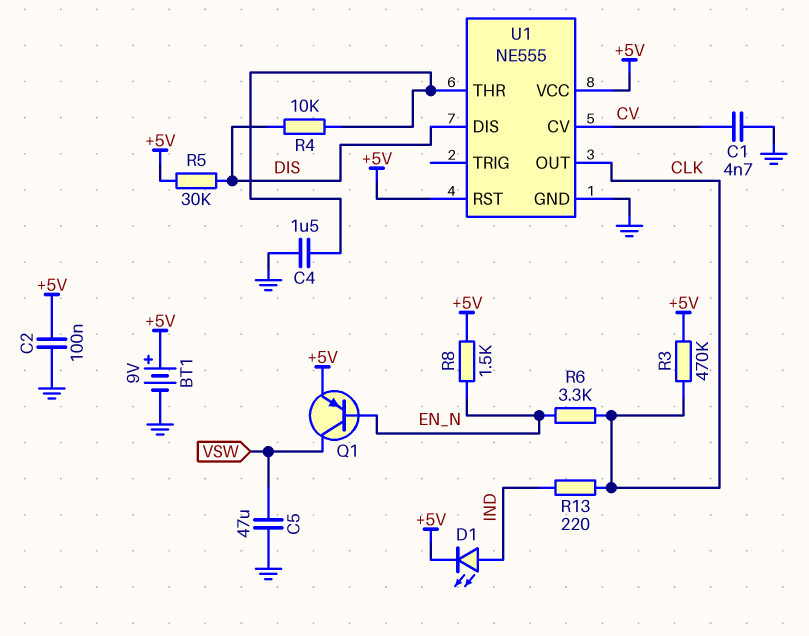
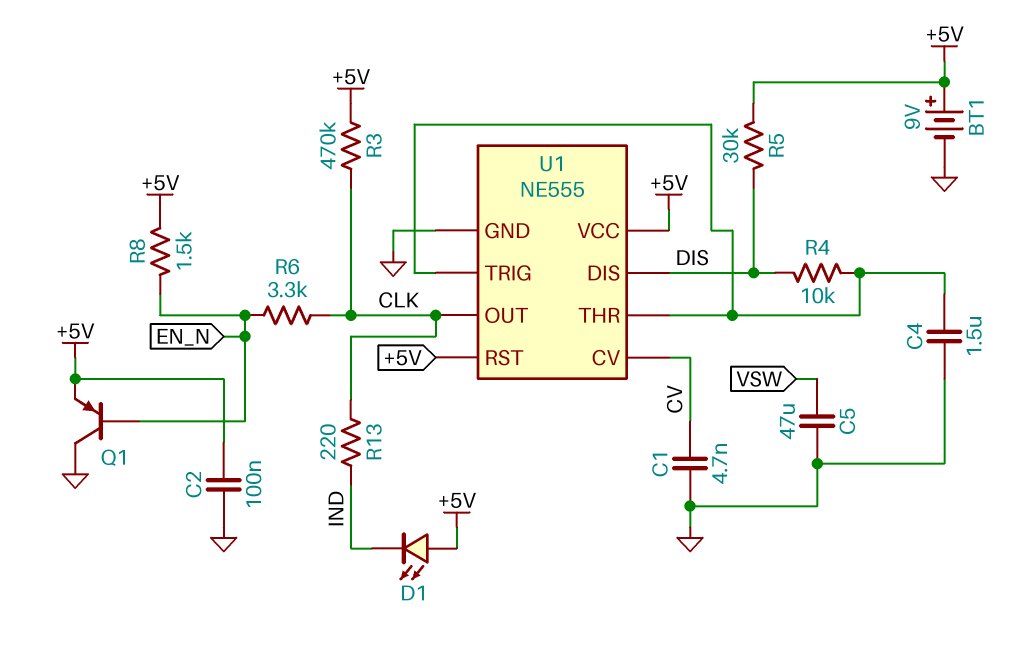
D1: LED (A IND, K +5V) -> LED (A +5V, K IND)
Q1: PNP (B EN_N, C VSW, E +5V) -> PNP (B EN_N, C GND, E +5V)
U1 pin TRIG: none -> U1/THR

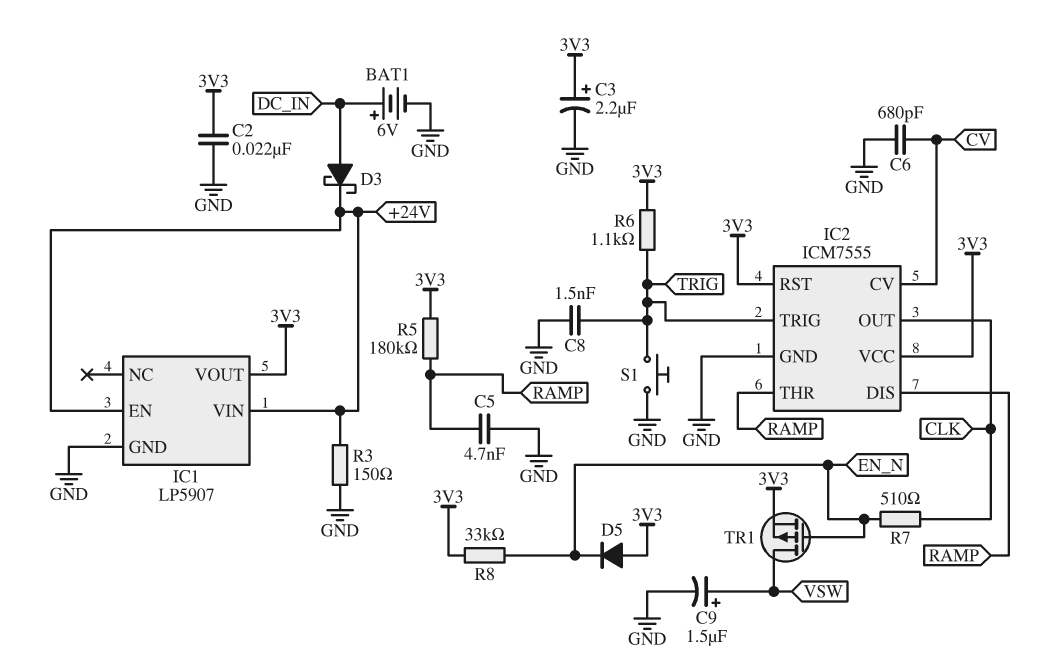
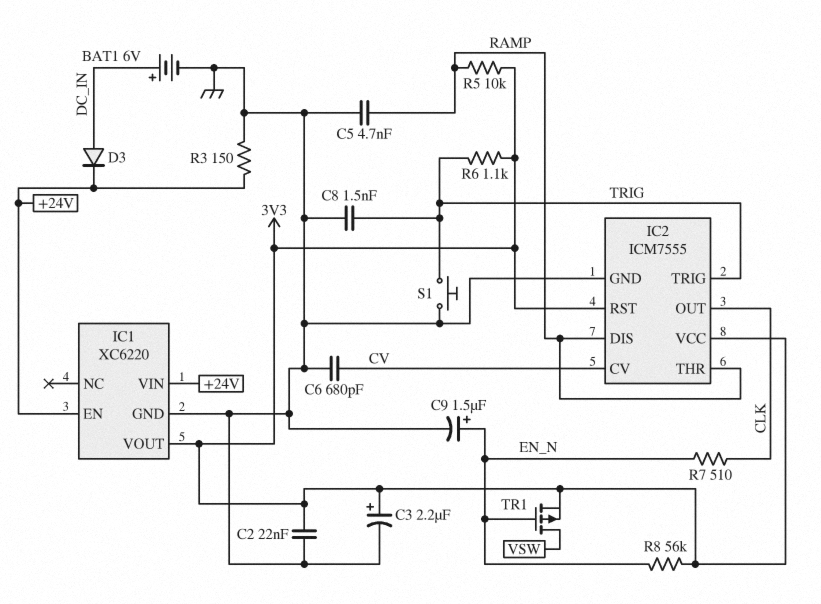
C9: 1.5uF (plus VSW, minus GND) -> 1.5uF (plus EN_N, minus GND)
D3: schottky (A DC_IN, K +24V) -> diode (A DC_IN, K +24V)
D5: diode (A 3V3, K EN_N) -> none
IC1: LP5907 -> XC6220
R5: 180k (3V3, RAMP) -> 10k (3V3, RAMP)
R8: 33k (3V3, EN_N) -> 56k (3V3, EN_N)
⁂
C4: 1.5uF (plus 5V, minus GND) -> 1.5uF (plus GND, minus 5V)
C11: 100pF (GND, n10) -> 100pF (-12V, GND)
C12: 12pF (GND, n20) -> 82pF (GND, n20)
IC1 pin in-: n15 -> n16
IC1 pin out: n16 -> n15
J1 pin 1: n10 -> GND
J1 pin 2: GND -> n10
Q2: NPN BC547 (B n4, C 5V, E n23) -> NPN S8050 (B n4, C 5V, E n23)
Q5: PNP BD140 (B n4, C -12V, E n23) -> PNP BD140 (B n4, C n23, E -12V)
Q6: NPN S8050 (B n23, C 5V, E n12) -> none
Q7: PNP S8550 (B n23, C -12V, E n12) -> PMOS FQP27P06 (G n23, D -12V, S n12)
⁂
Wherever the word "none" turns up in a line of the entries above, copy that line.

U1 pin TRIG: none -> U1/THR
D5: diode (A 3V3, K EN_N) -> none
Q6: NPN S8050 (B n23, C 5V, E n12) -> none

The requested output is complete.